Scene image comparisons:
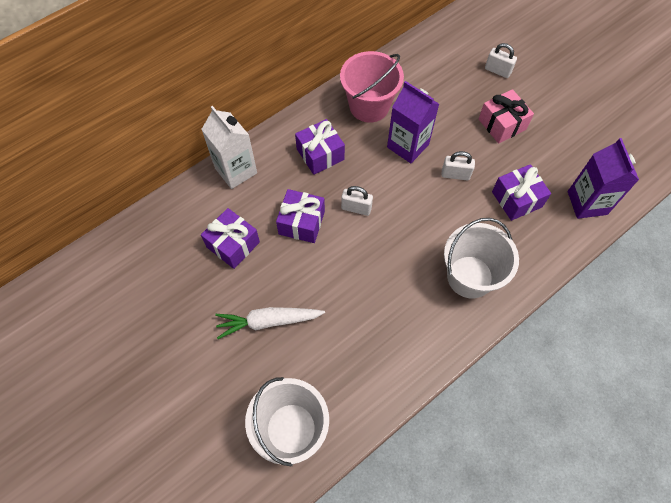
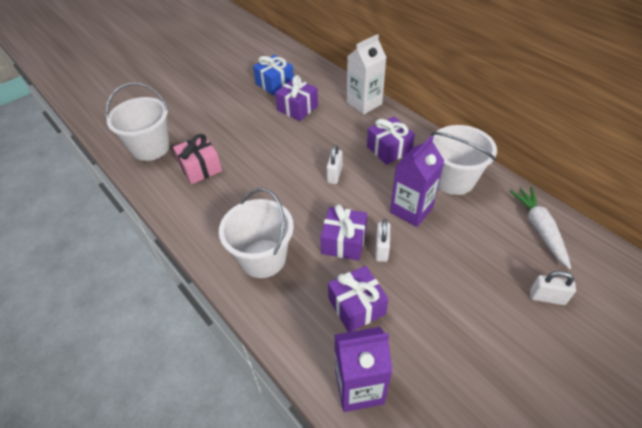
camera: 90 degrees right, 15 degrees down
white carrot [215,307,325,339] -> white carrot moved to [510,187,571,269]
purple gift [276,189,325,243] -> purple gift moved to [320,204,367,260]
pink bucket [340,51,404,123] -> white bucket [431,125,497,195]
pink gift [479,89,534,144] -> pink gift moved to [173,134,222,184]
white padlock [485,43,517,78] -> white padlock turned 75 degrees clockwise [530,271,576,305]
none -> blue gift [253,55,294,95]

THE TASK: From the first line above to the last, reproduce the records exactly but without the pictures.

EXERCISE RESPONSE:
camera: 90 degrees right, 15 degrees down
white carrot [215,307,325,339] -> white carrot moved to [510,187,571,269]
purple gift [276,189,325,243] -> purple gift moved to [320,204,367,260]
pink bucket [340,51,404,123] -> white bucket [431,125,497,195]
pink gift [479,89,534,144] -> pink gift moved to [173,134,222,184]
white padlock [485,43,517,78] -> white padlock turned 75 degrees clockwise [530,271,576,305]
none -> blue gift [253,55,294,95]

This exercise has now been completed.